Problem statement
Quote the rows below word for word, starting with the row that contains "submitted [381, 664]" and ending with the row that contains "The image size is (1620, 2292).", both included.

START Excerpted records

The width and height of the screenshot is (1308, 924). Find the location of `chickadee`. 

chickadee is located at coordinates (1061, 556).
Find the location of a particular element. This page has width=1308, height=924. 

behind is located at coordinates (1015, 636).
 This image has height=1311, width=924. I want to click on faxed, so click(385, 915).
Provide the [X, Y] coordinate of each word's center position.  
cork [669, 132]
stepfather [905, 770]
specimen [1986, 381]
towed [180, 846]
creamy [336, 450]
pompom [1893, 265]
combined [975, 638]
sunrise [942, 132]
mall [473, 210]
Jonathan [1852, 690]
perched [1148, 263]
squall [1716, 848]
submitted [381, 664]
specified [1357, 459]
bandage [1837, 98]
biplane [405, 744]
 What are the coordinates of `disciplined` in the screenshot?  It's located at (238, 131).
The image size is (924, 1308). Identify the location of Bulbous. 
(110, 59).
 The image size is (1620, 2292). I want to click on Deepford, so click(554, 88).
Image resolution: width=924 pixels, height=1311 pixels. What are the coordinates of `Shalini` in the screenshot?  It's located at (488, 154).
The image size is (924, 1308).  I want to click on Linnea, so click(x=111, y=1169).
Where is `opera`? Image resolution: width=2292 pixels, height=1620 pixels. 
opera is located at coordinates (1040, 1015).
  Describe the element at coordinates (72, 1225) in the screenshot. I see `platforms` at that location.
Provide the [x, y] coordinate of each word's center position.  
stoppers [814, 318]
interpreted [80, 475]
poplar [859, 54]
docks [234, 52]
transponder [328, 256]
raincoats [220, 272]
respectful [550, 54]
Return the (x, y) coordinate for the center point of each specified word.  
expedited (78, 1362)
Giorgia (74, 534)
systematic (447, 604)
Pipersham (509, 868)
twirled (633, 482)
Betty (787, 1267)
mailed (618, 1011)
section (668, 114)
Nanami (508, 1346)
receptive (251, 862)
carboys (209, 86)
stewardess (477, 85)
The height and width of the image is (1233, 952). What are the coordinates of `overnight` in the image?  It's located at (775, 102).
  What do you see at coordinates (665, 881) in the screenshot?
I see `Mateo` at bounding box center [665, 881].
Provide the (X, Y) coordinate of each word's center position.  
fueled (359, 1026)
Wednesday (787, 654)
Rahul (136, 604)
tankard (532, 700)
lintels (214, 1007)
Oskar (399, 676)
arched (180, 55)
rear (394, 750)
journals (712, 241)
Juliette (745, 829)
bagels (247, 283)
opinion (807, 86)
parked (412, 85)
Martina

END Excerpted records

Response
submitted [381, 664]
specified [1357, 459]
bandage [1837, 98]
biplane [405, 744]
 What are the coordinates of `disciplined` in the screenshot?  It's located at (238, 131).
The image size is (924, 1308). Identify the location of Bulbous. 
(110, 59).
 The image size is (1620, 2292). I want to click on Deepford, so click(554, 88).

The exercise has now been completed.